## [WORK INSTRUCTION]
Transcribe the tail of the listing: start at the line containing "60 degrees clockwise" and stop after the last line, keeping every character as is and adding nothing.

## [RECORDED DATA]
>>>
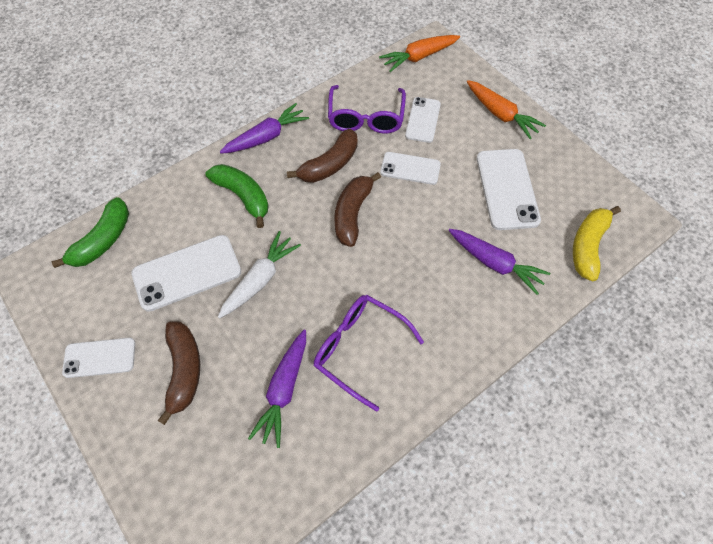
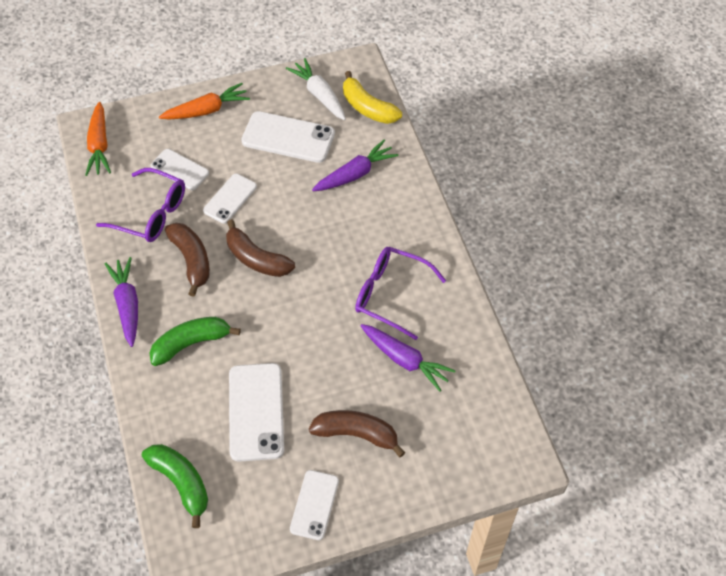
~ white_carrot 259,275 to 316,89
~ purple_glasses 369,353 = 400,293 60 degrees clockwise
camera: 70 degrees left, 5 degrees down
<<<
## [RESULT]
~ purple_glasses 369,353 = 400,293 60 degrees clockwise
camera: 70 degrees left, 5 degrees down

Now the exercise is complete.